Exactly the lines from the one containing "Detect every instance" through the end of the data below are to be reproduced, and nothing besides them.

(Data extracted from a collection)
----

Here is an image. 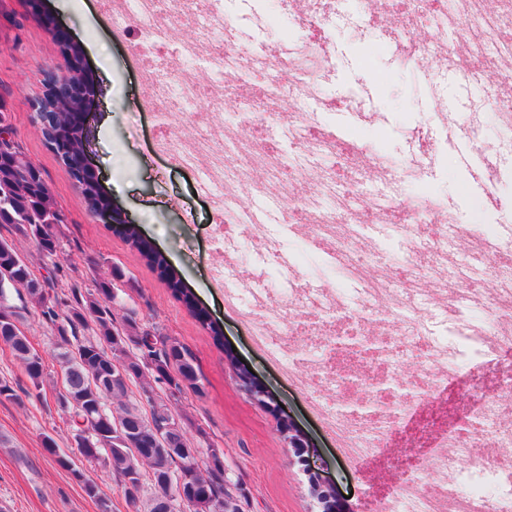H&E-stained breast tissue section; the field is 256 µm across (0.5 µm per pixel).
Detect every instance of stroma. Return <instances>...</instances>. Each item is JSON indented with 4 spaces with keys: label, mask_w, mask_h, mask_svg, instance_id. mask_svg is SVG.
I'll list each match as a JSON object with an SVG mask.
<instances>
[{
    "label": "stroma",
    "mask_w": 512,
    "mask_h": 512,
    "mask_svg": "<svg viewBox=\"0 0 512 512\" xmlns=\"http://www.w3.org/2000/svg\"><path fill=\"white\" fill-rule=\"evenodd\" d=\"M42 11L75 42L90 40L102 49L108 61L103 68L90 53L82 55L84 69L95 82L85 125L92 166L104 187L121 184L112 202L181 274L223 337L215 339L172 294L158 271L88 211L68 169L44 139L30 105L42 97L44 74L61 64L62 53L40 17L32 15L28 0H6L0 8V89L10 92L21 152L42 168L64 214L57 227L60 253L57 259H48L33 240L12 235L2 226L0 236L12 238L36 276L54 274L64 293L93 289L97 276L121 270L127 278L125 307L192 349L204 393L184 394L174 407L187 415L191 439L204 433L222 446L224 477L241 512H322L300 463L304 455L331 481L345 512H379L380 502L417 468L405 452L409 433L391 435L382 456L344 464L313 420L303 394L289 387L276 367L251 348L245 329L224 308L225 289L237 287L248 276L258 287L284 297L291 289L323 284L342 285L353 296L356 285L341 282L336 270L308 249L290 225L269 227L288 257L284 263L254 243L216 237L215 215L207 202L195 197L193 175L152 149L161 120L140 108L147 87L133 59L134 44L113 38L103 0H83L80 7L68 10L59 8L58 0H42ZM224 12L235 21L231 39L257 54L291 45L297 36L279 0H224ZM330 43L332 64L320 76L325 90L362 100L376 116L364 123L349 111L321 112L317 122L366 142L373 156L406 166L403 197L439 201L465 222L479 218L482 199L465 190L467 175L456 162L458 145L448 141L431 110L428 72L401 64L380 27L356 31L340 24L332 30ZM416 128L426 129L435 140V153L419 175L408 170L417 161L410 139ZM364 235L387 261L412 253L414 238L399 225L371 224ZM223 250L233 251L237 261L226 268L224 285L217 288L212 284V266ZM19 323L45 357L49 376L40 398L30 397L23 367L0 344V380H9L17 393L16 400L0 403V512H130L111 469L87 462L71 443L68 421L55 400L63 380L53 357L51 321L29 306L20 308ZM229 348L274 395L278 410L262 406L243 388L224 360ZM286 418L304 433L308 441L304 452L289 447L281 430ZM47 436L100 487L102 500L87 497L81 483L44 451L42 441Z\"/></svg>",
    "instance_id": "stroma-1"
}]
</instances>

----

### Answer below
Detect every instance of stroma. Return <instances>...</instances>. Each item is JSON indented with 4 spaces with keys: label, mask_w, mask_h, mask_svg, instance_id. mask_svg is SVG.
I'll list each match as a JSON object with an SVG mask.
<instances>
[{
    "label": "stroma",
    "mask_w": 512,
    "mask_h": 512,
    "mask_svg": "<svg viewBox=\"0 0 512 512\" xmlns=\"http://www.w3.org/2000/svg\"><path fill=\"white\" fill-rule=\"evenodd\" d=\"M42 11L75 42L90 40L102 49L108 61L103 68L90 53L82 55L84 69L95 82L85 125L92 166L104 187L121 184L112 202L181 274L223 337L215 339L172 294L158 271L88 211L68 169L44 139L30 105L42 97L44 74L61 64L62 53L40 17L32 15L28 0H6L0 8V89L10 92L21 152L42 168L64 214L57 227L60 253L57 259H48L33 240L12 235L2 226L0 236L12 238L36 276L54 274L64 293L93 289L97 276L121 270L127 278L125 307L192 349L204 393L184 394L174 407L187 415L191 439L204 433L222 446L224 477L241 512H322L300 463L304 455L331 481L345 512H379L380 502L417 468L405 452L409 433L391 435L382 456L344 464L313 420L303 394L289 387L276 367L251 348L245 329L224 308L225 289L237 287L248 276L258 287L284 297L291 289L323 284L342 285L353 296L356 285L341 282L336 270L308 249L290 225L269 227L288 257L284 263L254 243L216 237L215 215L207 202L195 197L193 175L152 149L161 120L140 108L147 87L133 59L134 44L113 38L103 0H83L80 7L68 10L59 8L58 0H42ZM224 12L235 21L231 39L257 54L291 45L297 36L279 0H224ZM330 43L332 64L320 76L325 90L362 100L376 116L364 123L349 111L321 112L317 122L366 142L373 156L406 166L403 197L439 201L465 222L479 218L482 199L465 190L467 175L456 162L458 145L448 141L431 110L428 72L401 64L380 27L356 31L340 24L332 30ZM416 128L426 129L435 140V153L419 175L408 170L417 161L410 139ZM364 235L387 261L412 253L414 238L399 225L371 224ZM223 250L233 251L237 261L226 268L224 285L217 288L212 284V266ZM19 323L45 357L49 376L40 398L30 397L23 367L0 344V380H9L17 393L16 400L0 403V512H130L111 469L87 462L71 443L68 421L55 400L63 380L53 357L51 321L29 306L20 308ZM229 348L274 395L278 410L262 406L243 388L224 360ZM286 418L304 433L308 441L304 452L289 447L281 430ZM47 436L100 487L102 500L87 497L81 483L44 451L42 441Z\"/></svg>",
    "instance_id": "stroma-1"
}]
</instances>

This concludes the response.